====== Stored data
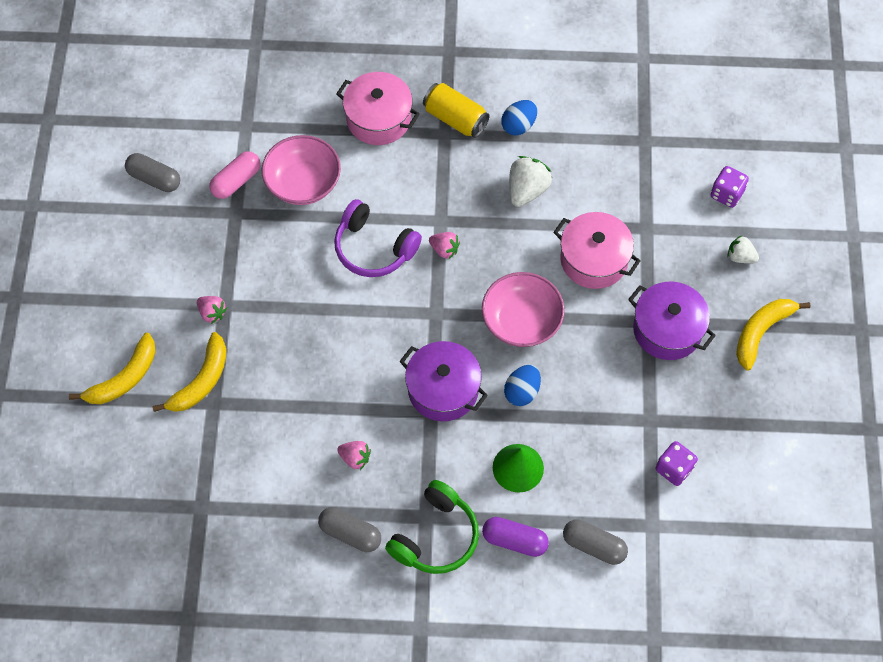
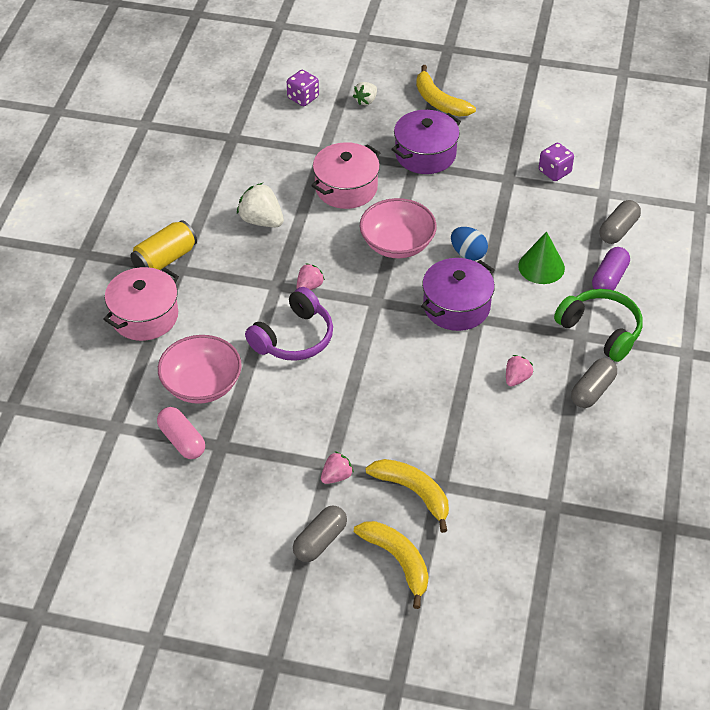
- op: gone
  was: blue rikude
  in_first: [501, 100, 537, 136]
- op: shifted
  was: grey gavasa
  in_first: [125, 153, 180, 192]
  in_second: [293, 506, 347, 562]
============
The problem |
Repeat the records above verbatim, with no pictures in the result.

Task result |
- op: gone
  was: blue rikude
  in_first: [501, 100, 537, 136]
- op: shifted
  was: grey gavasa
  in_first: [125, 153, 180, 192]
  in_second: [293, 506, 347, 562]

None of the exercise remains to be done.